→ **DIRECTIONS FOR THIS TASK**: When a picture appears in the listing, leave it out and copy the rest exactly as it stands.

→ **MATERIAL PROVIDED**:
___
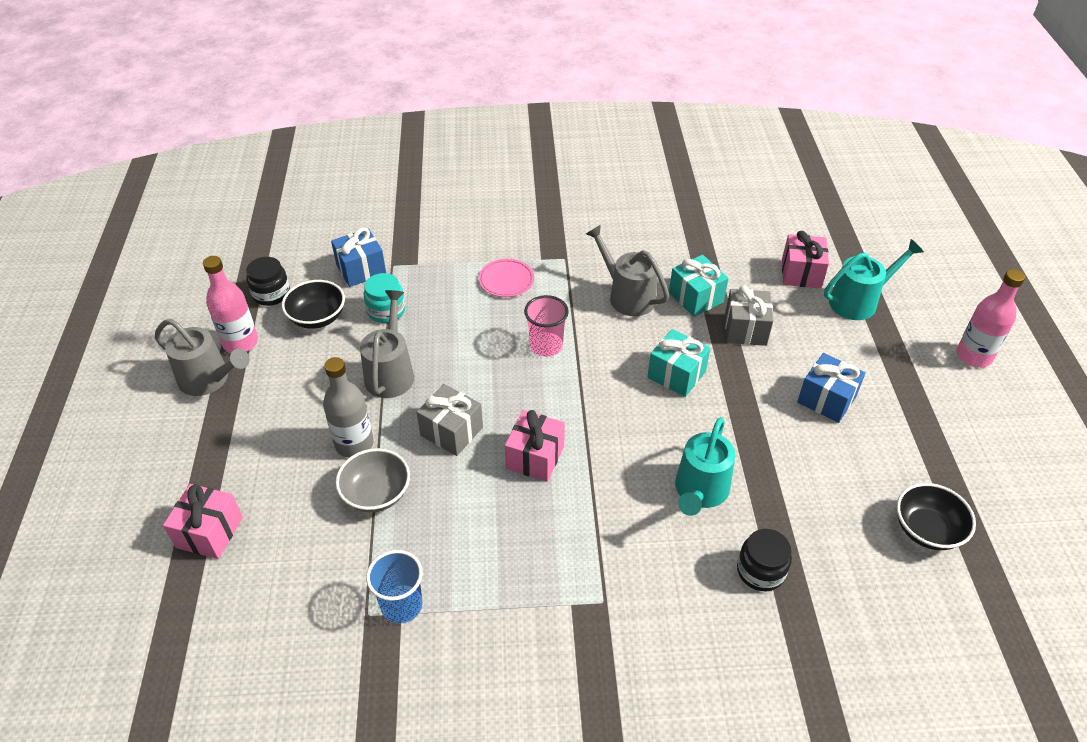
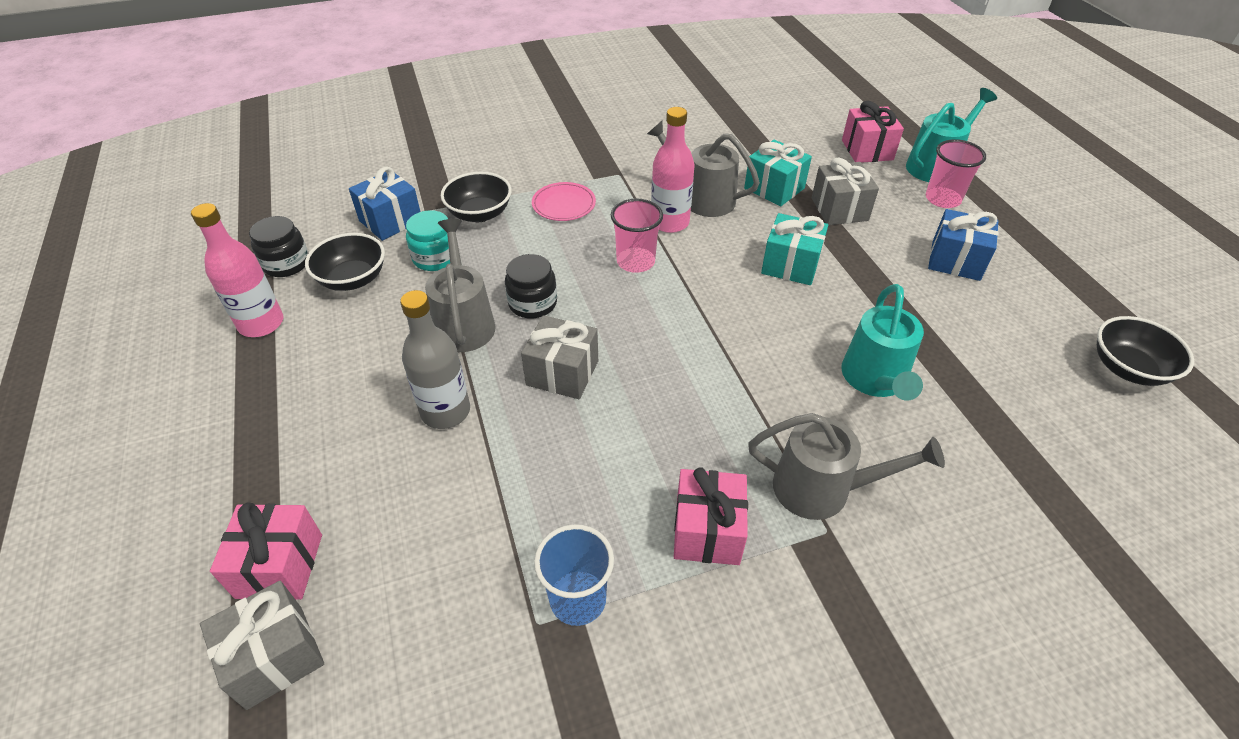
camera: 15 degrees left, 0 degrees up
grey watering can [155,319,250,396] -> grey watering can moved to [748,413,945,520]
grey bowl [336,448,410,512] -> none
pink gift [505,410,565,482] -> pink gift moved to [674,467,748,565]
black jar [737,529,792,591] -> black jar moved to [505,254,557,318]
pink bottle [956,269,1025,368] -> pink bottle moved to [651,107,695,233]
none -> grey gift [200,581,324,710]
none -> black bowl [441,172,512,222]
none -> pink cup [926,139,986,208]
___
→ **RESULT OF THE TASK**:
camera: 15 degrees left, 0 degrees up
grey watering can [155,319,250,396] -> grey watering can moved to [748,413,945,520]
grey bowl [336,448,410,512] -> none
pink gift [505,410,565,482] -> pink gift moved to [674,467,748,565]
black jar [737,529,792,591] -> black jar moved to [505,254,557,318]
pink bottle [956,269,1025,368] -> pink bottle moved to [651,107,695,233]
none -> grey gift [200,581,324,710]
none -> black bowl [441,172,512,222]
none -> pink cup [926,139,986,208]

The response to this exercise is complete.